(Stored items)
╭──

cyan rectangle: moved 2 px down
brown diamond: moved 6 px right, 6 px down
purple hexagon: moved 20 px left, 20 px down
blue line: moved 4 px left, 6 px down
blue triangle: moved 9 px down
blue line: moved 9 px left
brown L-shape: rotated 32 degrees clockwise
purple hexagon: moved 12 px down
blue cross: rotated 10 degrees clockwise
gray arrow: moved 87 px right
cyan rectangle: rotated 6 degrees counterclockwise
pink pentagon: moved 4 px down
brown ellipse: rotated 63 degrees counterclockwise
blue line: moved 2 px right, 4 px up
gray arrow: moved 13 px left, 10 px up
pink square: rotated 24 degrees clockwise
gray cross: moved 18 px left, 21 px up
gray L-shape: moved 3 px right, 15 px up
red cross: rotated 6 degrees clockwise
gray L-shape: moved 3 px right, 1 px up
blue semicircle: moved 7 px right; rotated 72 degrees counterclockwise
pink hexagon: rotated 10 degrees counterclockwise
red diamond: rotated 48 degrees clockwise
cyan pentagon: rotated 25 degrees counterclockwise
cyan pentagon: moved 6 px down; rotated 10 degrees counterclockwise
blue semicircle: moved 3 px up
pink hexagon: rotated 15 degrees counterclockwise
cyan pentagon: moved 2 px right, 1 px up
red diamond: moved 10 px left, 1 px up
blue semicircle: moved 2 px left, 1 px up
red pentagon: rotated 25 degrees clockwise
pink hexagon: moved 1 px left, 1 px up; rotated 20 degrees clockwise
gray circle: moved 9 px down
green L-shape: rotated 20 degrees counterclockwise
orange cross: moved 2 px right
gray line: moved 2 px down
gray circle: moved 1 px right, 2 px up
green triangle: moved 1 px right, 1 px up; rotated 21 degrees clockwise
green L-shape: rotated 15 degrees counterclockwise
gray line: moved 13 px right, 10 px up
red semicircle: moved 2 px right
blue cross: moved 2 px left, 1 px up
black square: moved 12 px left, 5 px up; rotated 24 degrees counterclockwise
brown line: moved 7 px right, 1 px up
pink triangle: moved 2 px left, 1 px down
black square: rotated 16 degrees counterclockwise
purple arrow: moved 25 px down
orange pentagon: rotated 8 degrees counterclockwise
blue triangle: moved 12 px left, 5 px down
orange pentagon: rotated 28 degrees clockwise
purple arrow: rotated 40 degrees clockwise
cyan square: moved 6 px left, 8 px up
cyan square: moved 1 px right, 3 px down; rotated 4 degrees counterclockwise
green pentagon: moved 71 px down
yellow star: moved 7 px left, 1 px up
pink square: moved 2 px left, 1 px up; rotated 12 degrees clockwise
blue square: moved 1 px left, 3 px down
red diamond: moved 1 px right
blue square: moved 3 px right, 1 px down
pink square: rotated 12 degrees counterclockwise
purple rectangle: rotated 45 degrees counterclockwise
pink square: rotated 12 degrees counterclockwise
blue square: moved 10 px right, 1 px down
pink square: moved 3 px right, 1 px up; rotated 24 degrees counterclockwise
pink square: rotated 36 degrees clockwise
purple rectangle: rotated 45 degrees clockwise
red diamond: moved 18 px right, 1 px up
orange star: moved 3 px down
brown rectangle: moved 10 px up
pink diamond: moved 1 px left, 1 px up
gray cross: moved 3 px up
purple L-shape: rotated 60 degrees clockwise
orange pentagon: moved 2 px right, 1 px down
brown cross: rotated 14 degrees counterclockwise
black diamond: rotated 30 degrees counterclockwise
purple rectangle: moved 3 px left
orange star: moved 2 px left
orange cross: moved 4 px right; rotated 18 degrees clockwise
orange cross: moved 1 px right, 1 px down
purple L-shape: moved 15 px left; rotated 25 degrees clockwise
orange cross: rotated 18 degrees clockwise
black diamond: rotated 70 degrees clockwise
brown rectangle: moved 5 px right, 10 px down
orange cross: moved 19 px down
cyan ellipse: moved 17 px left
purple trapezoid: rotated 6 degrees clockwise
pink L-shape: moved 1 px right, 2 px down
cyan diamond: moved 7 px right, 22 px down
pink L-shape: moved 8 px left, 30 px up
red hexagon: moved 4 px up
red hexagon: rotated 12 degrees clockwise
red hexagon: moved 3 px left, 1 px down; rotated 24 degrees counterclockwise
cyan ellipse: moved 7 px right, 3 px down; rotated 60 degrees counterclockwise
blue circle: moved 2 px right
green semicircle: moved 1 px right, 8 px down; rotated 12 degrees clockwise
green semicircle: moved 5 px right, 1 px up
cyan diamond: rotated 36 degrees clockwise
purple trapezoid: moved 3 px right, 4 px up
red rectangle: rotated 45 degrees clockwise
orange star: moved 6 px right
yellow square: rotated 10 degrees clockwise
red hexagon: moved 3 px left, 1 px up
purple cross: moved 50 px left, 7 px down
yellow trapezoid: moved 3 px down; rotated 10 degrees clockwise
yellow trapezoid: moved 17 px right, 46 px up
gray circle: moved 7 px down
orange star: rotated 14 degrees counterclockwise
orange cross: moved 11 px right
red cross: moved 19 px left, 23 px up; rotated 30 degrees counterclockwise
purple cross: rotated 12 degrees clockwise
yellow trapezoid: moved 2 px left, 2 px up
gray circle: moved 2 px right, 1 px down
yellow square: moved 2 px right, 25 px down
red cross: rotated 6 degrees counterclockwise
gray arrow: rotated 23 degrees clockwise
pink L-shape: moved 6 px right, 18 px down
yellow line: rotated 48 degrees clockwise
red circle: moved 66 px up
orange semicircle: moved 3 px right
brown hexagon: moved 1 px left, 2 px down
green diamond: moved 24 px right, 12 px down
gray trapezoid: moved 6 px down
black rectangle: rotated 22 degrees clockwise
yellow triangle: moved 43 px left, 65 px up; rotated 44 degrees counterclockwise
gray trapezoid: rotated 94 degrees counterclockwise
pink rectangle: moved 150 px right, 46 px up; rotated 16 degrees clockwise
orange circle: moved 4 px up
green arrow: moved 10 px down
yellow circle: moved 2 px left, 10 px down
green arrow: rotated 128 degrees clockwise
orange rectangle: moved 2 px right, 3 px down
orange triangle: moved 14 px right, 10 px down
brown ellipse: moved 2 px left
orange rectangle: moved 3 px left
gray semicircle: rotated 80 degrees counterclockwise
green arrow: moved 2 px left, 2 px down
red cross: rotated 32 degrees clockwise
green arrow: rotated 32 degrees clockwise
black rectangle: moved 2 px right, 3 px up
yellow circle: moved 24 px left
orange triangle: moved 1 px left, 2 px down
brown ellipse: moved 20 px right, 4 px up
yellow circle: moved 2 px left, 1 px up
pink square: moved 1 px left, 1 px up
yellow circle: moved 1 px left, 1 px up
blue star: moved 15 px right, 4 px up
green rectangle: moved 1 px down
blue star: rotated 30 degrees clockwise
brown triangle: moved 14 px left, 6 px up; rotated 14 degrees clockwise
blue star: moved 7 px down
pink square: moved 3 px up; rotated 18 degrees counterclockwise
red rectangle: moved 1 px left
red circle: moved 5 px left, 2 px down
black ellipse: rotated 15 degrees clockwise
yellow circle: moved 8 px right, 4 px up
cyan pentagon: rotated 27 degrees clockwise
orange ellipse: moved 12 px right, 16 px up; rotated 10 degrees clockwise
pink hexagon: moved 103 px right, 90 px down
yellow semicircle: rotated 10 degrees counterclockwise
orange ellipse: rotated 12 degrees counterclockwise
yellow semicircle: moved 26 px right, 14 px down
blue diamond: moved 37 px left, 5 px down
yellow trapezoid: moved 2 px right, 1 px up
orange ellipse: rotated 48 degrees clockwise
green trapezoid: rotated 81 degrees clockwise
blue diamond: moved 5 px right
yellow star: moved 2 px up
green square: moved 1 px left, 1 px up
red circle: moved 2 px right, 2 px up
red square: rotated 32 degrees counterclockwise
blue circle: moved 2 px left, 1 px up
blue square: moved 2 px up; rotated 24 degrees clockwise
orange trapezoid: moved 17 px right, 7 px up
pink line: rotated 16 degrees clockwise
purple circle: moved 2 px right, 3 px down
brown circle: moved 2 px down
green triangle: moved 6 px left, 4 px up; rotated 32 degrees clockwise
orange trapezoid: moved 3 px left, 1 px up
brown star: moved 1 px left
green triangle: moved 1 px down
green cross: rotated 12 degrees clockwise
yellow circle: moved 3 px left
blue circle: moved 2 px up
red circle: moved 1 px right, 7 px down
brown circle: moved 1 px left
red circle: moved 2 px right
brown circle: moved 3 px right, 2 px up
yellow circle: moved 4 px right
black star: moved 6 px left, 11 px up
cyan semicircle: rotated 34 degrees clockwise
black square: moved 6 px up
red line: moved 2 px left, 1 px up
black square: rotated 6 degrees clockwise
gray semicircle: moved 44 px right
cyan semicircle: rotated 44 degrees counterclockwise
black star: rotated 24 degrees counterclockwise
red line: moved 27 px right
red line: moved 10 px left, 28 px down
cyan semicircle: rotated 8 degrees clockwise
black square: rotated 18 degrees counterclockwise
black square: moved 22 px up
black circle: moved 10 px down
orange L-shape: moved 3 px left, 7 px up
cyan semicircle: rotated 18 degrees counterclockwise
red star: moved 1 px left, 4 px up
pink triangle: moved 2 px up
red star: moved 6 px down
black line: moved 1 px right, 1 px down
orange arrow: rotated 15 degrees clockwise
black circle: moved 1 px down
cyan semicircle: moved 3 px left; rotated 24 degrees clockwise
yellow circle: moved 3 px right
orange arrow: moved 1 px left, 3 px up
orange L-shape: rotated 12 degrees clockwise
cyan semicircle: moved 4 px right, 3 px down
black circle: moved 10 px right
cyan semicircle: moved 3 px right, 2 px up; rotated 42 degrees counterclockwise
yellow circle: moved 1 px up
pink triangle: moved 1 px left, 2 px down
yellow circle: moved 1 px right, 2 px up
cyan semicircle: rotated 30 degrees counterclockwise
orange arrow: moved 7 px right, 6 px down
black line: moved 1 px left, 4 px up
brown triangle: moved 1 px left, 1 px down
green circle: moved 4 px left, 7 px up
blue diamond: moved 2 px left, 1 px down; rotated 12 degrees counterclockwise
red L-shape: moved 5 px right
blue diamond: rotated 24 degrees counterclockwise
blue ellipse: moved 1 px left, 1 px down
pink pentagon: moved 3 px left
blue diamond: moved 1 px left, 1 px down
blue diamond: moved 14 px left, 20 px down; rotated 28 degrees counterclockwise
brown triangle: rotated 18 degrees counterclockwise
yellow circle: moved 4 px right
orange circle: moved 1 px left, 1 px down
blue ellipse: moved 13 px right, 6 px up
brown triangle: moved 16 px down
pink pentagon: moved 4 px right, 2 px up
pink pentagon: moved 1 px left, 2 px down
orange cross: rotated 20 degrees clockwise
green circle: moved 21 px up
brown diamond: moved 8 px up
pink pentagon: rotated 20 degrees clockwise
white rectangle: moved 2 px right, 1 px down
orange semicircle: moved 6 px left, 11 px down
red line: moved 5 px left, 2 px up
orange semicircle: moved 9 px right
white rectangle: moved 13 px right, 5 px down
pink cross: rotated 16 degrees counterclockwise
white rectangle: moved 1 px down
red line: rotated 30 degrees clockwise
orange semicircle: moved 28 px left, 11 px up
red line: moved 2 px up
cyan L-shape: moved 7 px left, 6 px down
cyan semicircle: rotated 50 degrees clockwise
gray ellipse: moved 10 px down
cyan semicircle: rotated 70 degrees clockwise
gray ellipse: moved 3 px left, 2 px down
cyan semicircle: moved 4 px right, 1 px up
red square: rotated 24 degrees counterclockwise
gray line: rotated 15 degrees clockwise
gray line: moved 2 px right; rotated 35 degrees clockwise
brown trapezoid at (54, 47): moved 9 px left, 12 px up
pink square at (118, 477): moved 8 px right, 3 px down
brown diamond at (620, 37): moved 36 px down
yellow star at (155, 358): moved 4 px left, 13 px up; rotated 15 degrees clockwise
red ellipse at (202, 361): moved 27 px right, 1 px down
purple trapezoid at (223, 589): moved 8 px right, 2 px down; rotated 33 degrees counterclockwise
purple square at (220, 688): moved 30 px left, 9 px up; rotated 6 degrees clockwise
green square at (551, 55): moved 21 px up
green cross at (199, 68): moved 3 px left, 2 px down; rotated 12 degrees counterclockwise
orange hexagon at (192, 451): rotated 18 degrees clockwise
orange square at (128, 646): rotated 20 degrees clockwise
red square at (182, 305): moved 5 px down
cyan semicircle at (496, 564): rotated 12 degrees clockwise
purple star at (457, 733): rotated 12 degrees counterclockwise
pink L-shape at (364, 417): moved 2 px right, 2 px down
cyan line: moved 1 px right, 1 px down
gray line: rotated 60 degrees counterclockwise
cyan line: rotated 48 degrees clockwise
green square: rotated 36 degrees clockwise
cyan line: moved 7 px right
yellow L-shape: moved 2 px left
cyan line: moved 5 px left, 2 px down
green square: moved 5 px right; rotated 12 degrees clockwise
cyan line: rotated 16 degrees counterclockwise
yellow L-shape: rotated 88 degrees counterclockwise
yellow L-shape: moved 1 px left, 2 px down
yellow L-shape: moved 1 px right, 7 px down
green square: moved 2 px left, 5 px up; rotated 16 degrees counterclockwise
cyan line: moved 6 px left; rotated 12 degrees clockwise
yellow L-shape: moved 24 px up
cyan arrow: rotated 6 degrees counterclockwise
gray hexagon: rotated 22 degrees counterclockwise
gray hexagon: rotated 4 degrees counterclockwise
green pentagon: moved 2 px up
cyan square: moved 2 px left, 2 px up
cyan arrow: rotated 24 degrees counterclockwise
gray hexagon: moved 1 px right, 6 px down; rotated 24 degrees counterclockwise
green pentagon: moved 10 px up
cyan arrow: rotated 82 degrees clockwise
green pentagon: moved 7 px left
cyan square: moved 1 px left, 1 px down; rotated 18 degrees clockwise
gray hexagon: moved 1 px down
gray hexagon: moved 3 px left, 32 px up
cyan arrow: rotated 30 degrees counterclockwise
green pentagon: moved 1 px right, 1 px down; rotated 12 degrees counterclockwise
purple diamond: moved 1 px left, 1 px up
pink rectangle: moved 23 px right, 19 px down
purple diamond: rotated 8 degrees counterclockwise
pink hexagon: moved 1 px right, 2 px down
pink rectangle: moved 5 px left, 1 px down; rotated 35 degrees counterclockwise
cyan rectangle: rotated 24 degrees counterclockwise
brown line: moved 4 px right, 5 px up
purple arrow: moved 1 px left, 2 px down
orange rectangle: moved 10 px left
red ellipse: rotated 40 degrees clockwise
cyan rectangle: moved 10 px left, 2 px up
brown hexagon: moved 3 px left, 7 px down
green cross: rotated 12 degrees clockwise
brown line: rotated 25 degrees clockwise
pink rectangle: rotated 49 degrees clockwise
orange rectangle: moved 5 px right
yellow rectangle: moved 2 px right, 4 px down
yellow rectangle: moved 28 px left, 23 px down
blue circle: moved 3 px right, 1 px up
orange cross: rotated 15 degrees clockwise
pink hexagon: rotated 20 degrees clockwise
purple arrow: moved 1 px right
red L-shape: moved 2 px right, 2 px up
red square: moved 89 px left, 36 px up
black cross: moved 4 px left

╰──

The exercise ▸
Swap "semicircle" for "half circle" in the rows from the start up to and including the line with "green L-shape: rotated 15", and give those lines again with everything else unchanged.

Output ▸
cyan rectangle: moved 2 px down
brown diamond: moved 6 px right, 6 px down
purple hexagon: moved 20 px left, 20 px down
blue line: moved 4 px left, 6 px down
blue triangle: moved 9 px down
blue line: moved 9 px left
brown L-shape: rotated 32 degrees clockwise
purple hexagon: moved 12 px down
blue cross: rotated 10 degrees clockwise
gray arrow: moved 87 px right
cyan rectangle: rotated 6 degrees counterclockwise
pink pentagon: moved 4 px down
brown ellipse: rotated 63 degrees counterclockwise
blue line: moved 2 px right, 4 px up
gray arrow: moved 13 px left, 10 px up
pink square: rotated 24 degrees clockwise
gray cross: moved 18 px left, 21 px up
gray L-shape: moved 3 px right, 15 px up
red cross: rotated 6 degrees clockwise
gray L-shape: moved 3 px right, 1 px up
blue half circle: moved 7 px right; rotated 72 degrees counterclockwise
pink hexagon: rotated 10 degrees counterclockwise
red diamond: rotated 48 degrees clockwise
cyan pentagon: rotated 25 degrees counterclockwise
cyan pentagon: moved 6 px down; rotated 10 degrees counterclockwise
blue half circle: moved 3 px up
pink hexagon: rotated 15 degrees counterclockwise
cyan pentagon: moved 2 px right, 1 px up
red diamond: moved 10 px left, 1 px up
blue half circle: moved 2 px left, 1 px up
red pentagon: rotated 25 degrees clockwise
pink hexagon: moved 1 px left, 1 px up; rotated 20 degrees clockwise
gray circle: moved 9 px down
green L-shape: rotated 20 degrees counterclockwise
orange cross: moved 2 px right
gray line: moved 2 px down
gray circle: moved 1 px right, 2 px up
green triangle: moved 1 px right, 1 px up; rotated 21 degrees clockwise
green L-shape: rotated 15 degrees counterclockwise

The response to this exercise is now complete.